Problem to work on:
Format every line below as a numbered list, skipping any blank lines and leaving out the picture.
** BEGIN **
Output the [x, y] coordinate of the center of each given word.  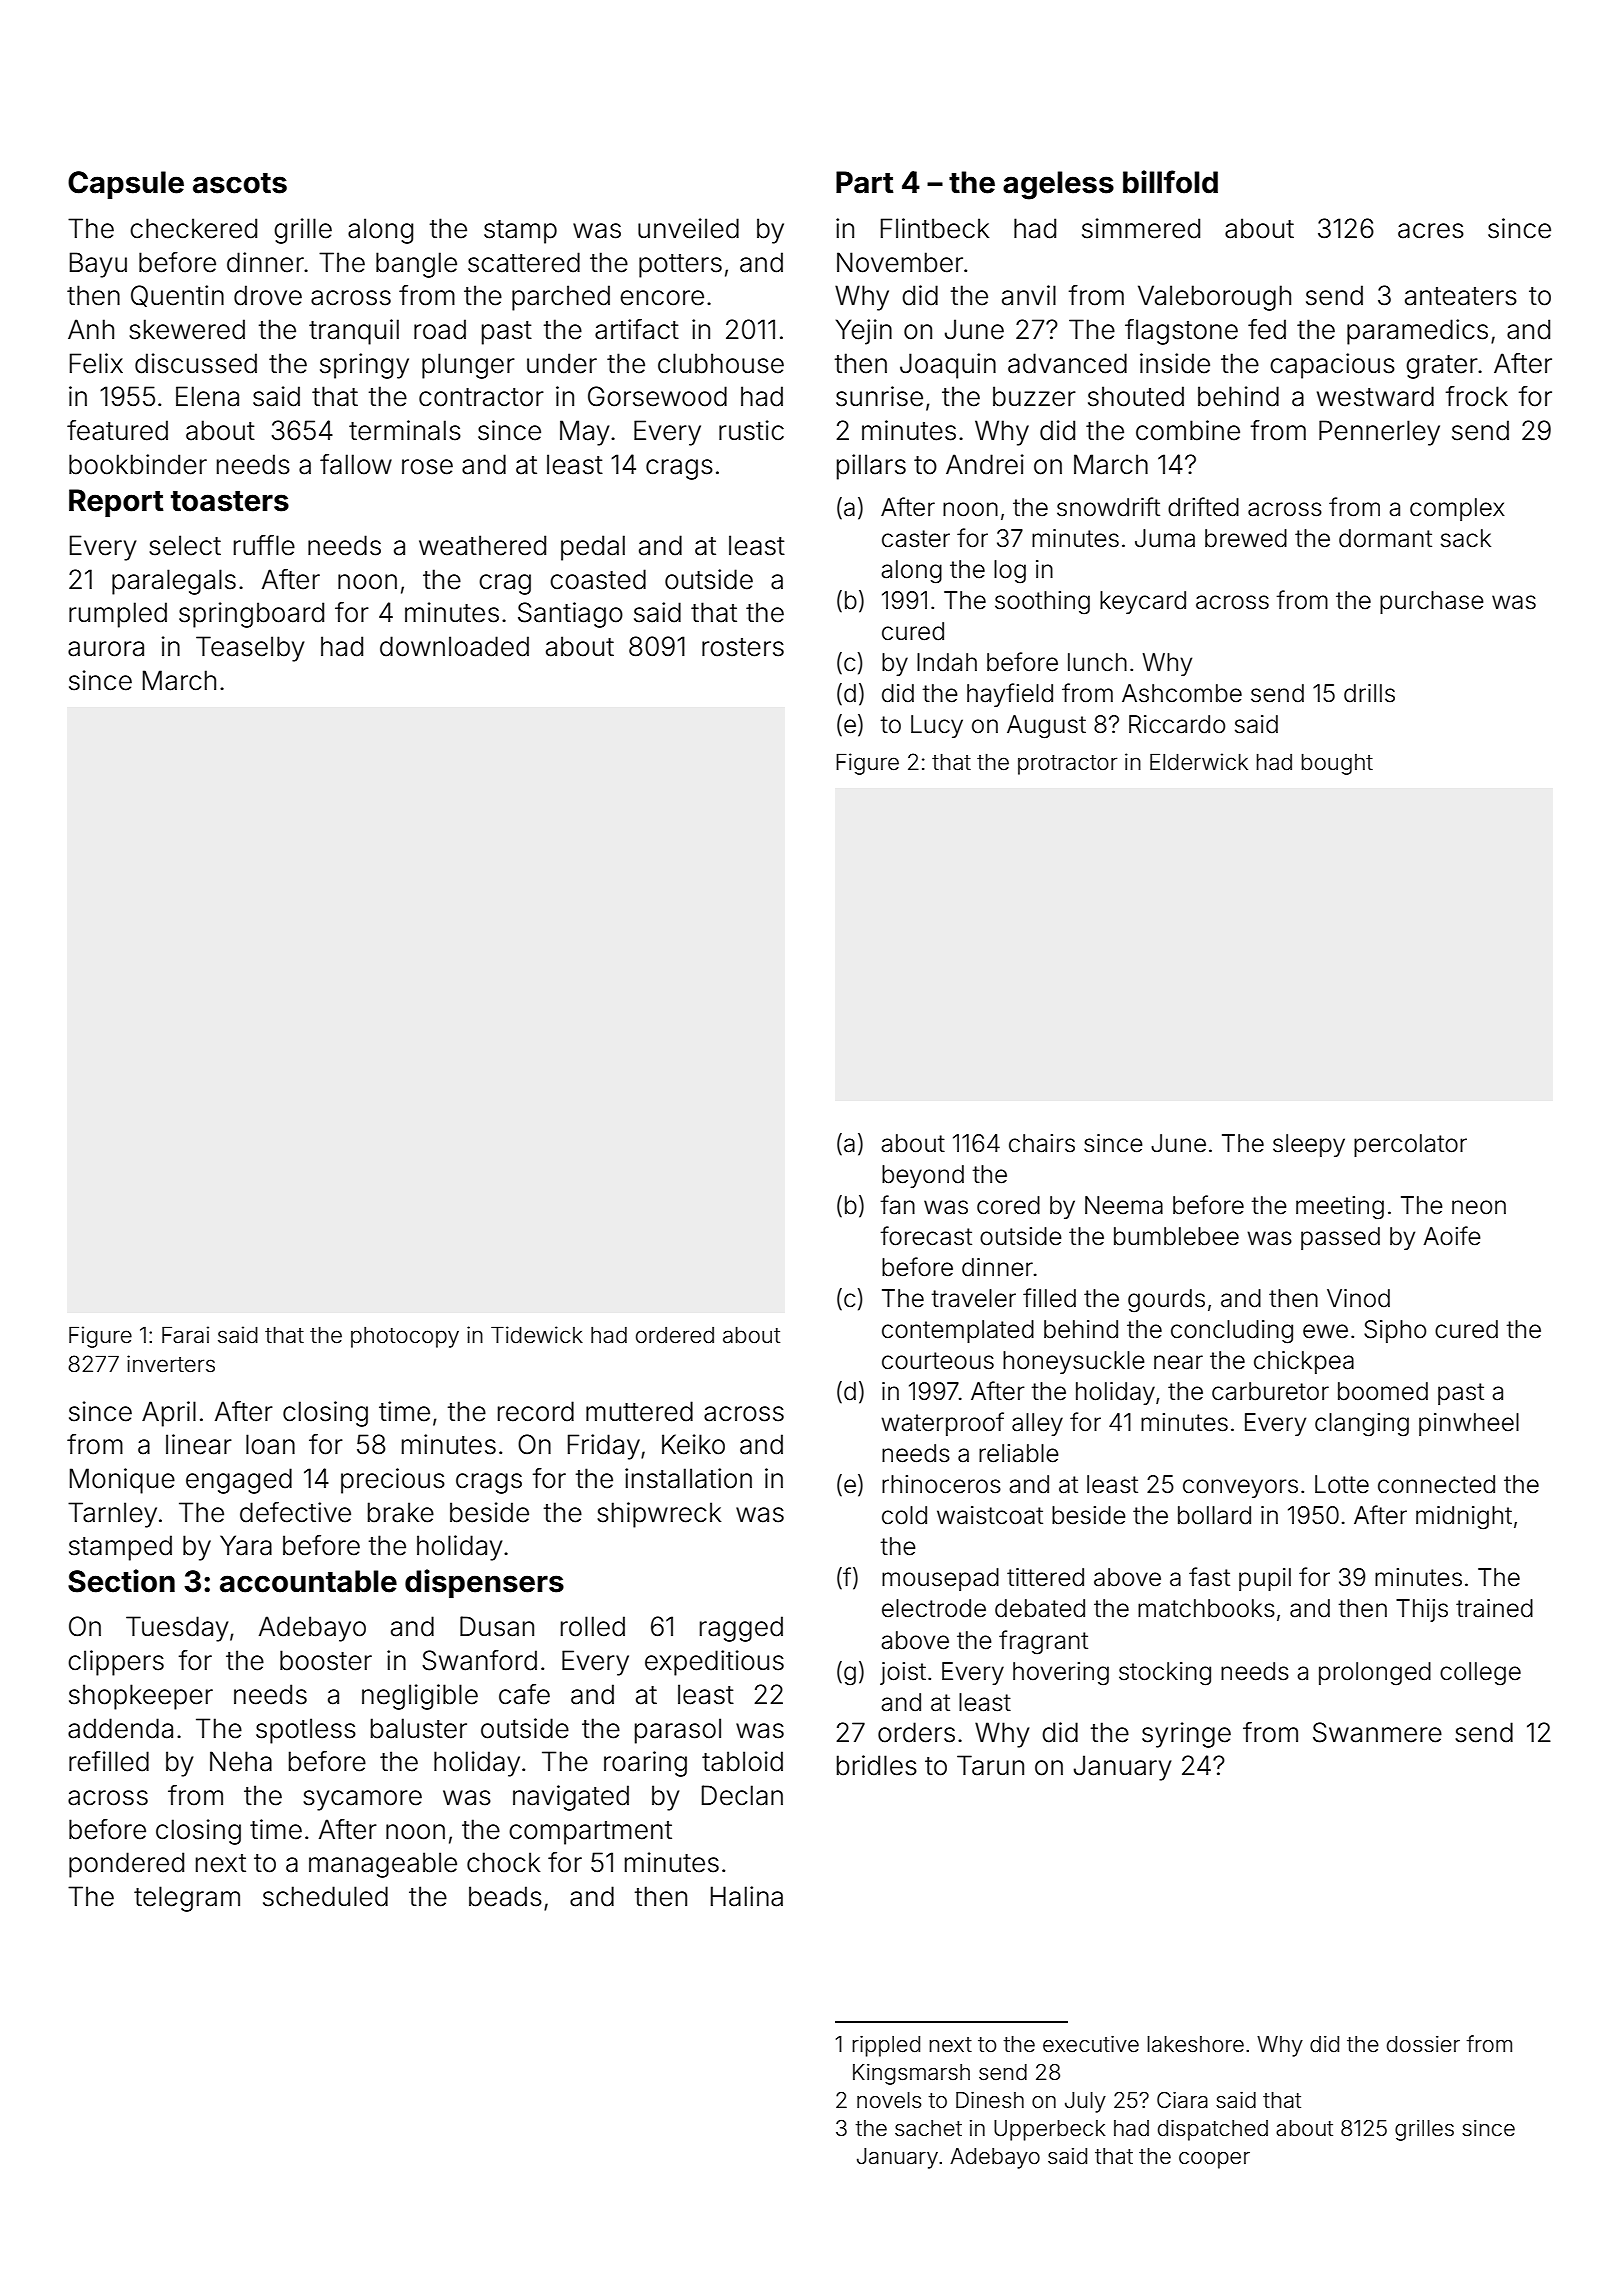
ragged [741, 1629]
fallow [356, 464]
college [1480, 1674]
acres [1431, 231]
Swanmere [1377, 1732]
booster [326, 1660]
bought [1337, 764]
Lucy [937, 726]
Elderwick [1199, 762]
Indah [947, 662]
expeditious [714, 1663]
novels [889, 2100]
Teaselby [250, 649]
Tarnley [112, 1515]
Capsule [126, 185]
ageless [1058, 185]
** END **
Finished exercise:
1. Output the [x, y] coordinate of the center of each given word.  
2. ragged [741, 1629]
3. fallow [356, 464]
4. college [1480, 1674]
5. acres [1431, 231]
6. Swanmere [1377, 1732]
7. booster [326, 1660]
8. bought [1337, 764]
9. Lucy [937, 726]
10. Elderwick [1199, 762]
11. Indah [947, 662]
12. expeditious [714, 1663]
13. novels [889, 2100]
14. Teaselby [250, 649]
15. Tarnley [112, 1515]
16. Capsule [126, 185]
17. ageless [1058, 185]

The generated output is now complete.